• [ACTION ITEM]: Copy each line of the material below that includes the string "schottky".

• [EXERCISE INPUTS]:
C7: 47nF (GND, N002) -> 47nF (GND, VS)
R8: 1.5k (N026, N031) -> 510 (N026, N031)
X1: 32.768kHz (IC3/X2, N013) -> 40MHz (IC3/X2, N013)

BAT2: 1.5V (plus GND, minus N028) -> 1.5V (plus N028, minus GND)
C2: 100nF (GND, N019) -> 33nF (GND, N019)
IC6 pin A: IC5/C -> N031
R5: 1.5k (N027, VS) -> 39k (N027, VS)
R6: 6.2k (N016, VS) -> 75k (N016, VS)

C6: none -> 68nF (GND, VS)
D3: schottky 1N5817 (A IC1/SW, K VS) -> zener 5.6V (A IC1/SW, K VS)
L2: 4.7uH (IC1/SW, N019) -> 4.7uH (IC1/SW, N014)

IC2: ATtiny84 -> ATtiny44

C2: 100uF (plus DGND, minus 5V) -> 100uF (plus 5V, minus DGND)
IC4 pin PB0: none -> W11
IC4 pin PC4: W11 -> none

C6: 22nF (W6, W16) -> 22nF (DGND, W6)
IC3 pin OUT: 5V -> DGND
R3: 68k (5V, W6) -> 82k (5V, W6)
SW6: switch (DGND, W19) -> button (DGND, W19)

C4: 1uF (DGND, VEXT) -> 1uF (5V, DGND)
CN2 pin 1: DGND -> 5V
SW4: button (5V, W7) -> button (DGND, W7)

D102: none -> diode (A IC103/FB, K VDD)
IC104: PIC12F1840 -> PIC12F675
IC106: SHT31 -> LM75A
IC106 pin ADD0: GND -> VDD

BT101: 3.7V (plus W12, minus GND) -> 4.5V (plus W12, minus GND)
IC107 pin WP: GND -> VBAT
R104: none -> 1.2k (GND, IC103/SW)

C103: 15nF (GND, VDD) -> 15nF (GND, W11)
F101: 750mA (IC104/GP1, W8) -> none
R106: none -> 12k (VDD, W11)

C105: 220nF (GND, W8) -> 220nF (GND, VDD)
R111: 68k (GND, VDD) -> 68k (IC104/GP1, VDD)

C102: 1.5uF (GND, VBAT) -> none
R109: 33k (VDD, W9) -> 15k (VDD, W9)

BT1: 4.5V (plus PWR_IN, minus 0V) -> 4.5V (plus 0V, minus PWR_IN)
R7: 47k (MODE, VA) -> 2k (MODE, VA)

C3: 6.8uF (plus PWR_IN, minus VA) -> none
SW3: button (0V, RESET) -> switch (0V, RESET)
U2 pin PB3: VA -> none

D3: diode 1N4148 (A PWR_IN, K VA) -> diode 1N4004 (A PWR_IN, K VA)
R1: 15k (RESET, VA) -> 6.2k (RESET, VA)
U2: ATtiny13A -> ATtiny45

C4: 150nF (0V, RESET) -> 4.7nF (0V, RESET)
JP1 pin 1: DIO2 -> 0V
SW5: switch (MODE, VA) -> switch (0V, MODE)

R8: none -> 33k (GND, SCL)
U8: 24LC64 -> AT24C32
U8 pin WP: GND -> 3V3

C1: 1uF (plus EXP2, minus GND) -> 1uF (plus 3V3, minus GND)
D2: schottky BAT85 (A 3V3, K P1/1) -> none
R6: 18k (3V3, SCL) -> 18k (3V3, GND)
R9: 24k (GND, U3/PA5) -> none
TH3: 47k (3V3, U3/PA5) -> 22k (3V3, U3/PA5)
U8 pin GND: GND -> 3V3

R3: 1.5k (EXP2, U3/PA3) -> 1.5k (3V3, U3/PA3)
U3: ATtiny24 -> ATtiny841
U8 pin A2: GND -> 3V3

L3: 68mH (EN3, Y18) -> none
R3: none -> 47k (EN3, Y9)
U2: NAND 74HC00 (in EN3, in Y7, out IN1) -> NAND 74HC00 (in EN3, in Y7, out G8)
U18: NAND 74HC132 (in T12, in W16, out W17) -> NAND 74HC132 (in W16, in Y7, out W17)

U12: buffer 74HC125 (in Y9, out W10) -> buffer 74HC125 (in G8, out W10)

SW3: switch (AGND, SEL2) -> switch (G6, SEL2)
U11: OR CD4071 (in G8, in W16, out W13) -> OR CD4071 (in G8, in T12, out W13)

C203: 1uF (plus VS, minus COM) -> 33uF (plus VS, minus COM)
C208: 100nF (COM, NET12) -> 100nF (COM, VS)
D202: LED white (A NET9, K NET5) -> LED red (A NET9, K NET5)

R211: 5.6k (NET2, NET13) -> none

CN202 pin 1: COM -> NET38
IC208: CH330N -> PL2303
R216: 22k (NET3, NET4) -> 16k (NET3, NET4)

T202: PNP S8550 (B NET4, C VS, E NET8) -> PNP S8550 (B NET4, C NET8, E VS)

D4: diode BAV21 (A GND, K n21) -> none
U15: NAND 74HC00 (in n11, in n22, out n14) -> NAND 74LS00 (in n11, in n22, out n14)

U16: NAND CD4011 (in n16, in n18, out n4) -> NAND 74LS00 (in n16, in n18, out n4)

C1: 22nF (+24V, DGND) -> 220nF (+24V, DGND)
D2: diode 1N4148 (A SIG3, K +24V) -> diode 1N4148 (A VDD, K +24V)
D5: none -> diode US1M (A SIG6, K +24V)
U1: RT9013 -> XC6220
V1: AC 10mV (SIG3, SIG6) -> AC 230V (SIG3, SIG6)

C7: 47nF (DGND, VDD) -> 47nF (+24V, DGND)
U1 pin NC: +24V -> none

• [SOLUTION BELOW]:
D3: schottky 1N5817 (A IC1/SW, K VS) -> zener 5.6V (A IC1/SW, K VS)
D2: schottky BAT85 (A 3V3, K P1/1) -> none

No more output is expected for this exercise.